::: Provided information :::

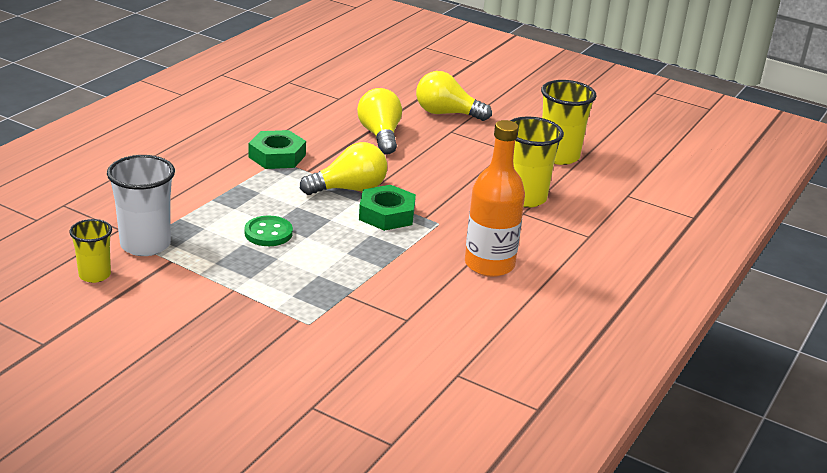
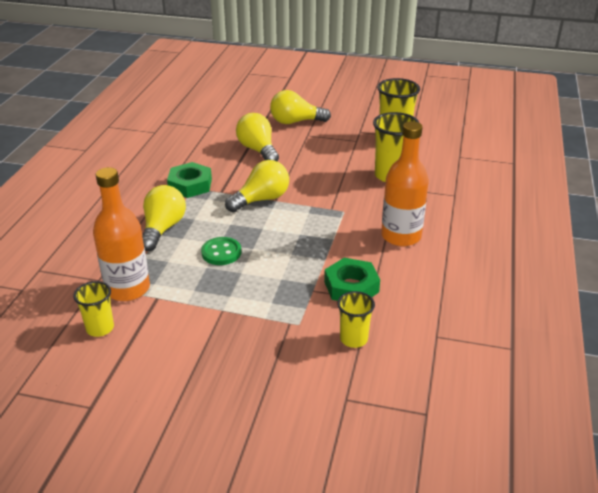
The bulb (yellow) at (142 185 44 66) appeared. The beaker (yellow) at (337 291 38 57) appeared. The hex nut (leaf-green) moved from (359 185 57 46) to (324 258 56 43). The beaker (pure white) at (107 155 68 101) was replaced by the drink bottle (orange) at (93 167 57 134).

:::
::: Provided information :::

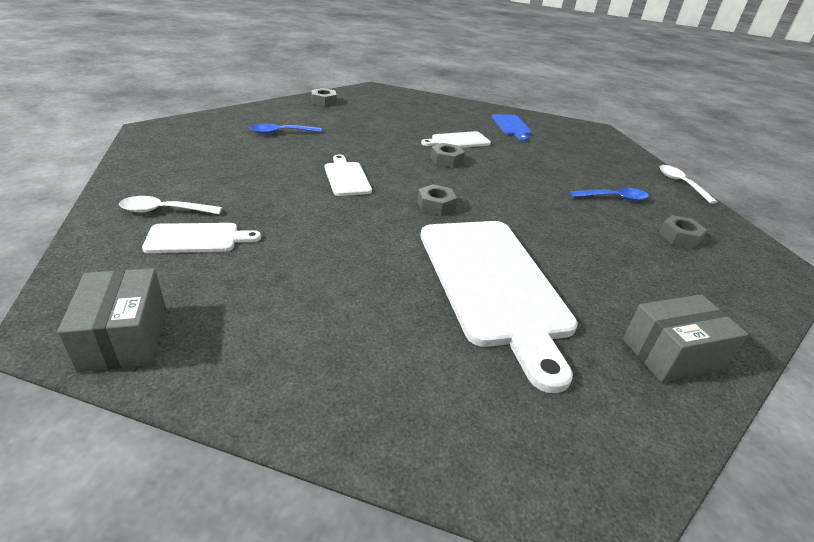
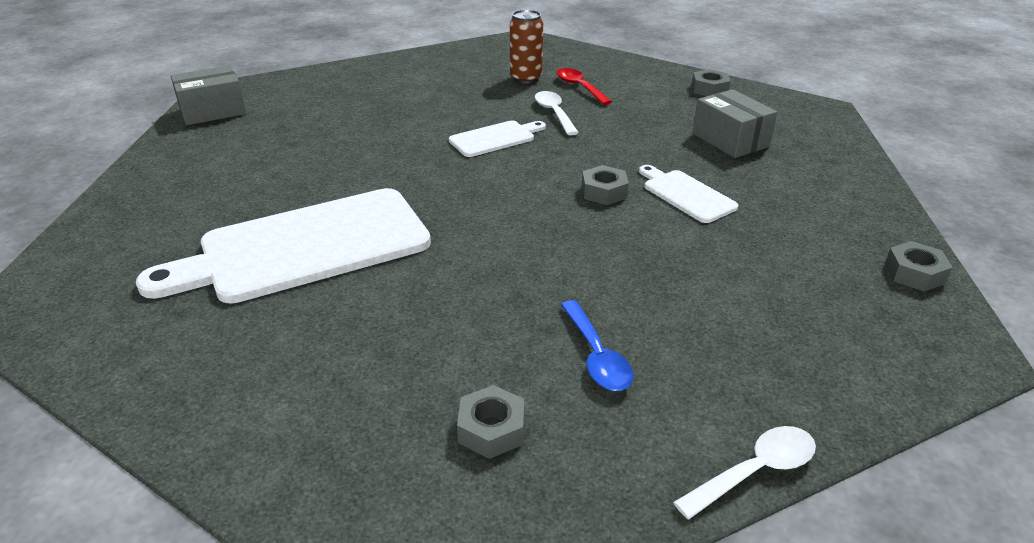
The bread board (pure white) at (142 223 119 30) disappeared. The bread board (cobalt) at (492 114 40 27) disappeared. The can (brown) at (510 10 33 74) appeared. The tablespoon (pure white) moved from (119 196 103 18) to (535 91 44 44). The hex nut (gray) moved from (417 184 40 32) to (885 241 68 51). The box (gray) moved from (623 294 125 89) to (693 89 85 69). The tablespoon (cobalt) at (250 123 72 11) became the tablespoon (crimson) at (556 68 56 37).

:::
::: Provided information :::

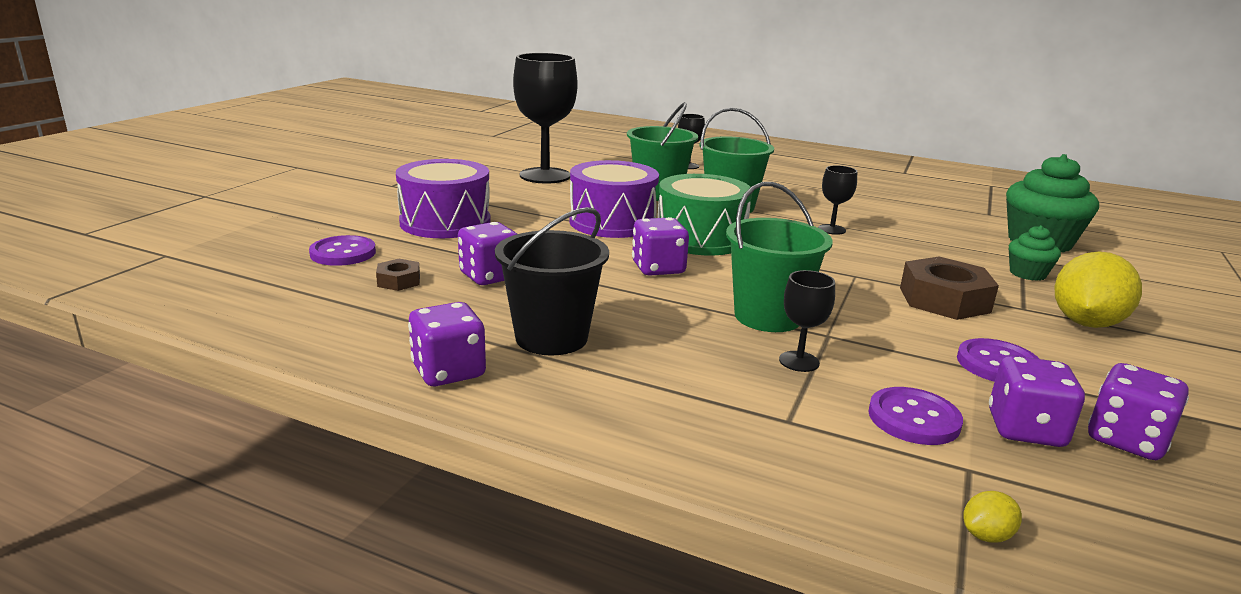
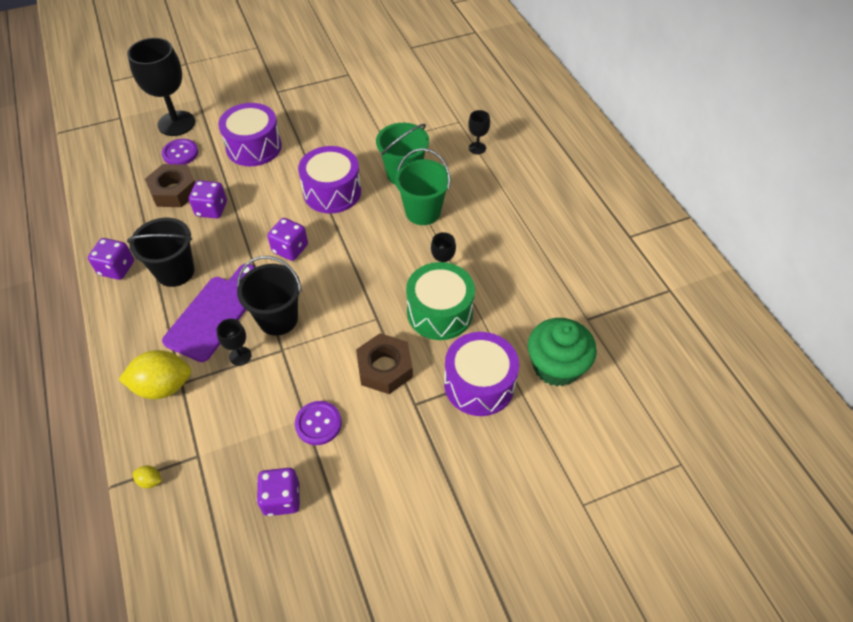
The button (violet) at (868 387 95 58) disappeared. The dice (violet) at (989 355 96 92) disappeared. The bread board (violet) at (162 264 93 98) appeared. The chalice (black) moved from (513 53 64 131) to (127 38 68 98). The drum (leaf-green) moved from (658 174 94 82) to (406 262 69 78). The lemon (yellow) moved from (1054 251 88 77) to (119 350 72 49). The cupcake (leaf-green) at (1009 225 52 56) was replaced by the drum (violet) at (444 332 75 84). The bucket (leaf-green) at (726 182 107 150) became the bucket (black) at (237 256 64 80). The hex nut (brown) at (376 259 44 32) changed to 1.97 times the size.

:::

> _Work item_
Copy all lines in the listing above where the string "pure" appears.

> _Completed exercise_
The bulb (yellow) at (142 185 44 66) appeared. The beaker (yellow) at (337 291 38 57) appeared. The hex nut (leaf-green) moved from (359 185 57 46) to (324 258 56 43). The beaker (pure white) at (107 155 68 101) was replaced by the drink bottle (orange) at (93 167 57 134).
The bread board (pure white) at (142 223 119 30) disappeared. The bread board (cobalt) at (492 114 40 27) disappeared. The can (brown) at (510 10 33 74) appeared. The tablespoon (pure white) moved from (119 196 103 18) to (535 91 44 44). The hex nut (gray) moved from (417 184 40 32) to (885 241 68 51). The box (gray) moved from (623 294 125 89) to (693 89 85 69). The tablespoon (cobalt) at (250 123 72 11) became the tablespoon (crimson) at (556 68 56 37).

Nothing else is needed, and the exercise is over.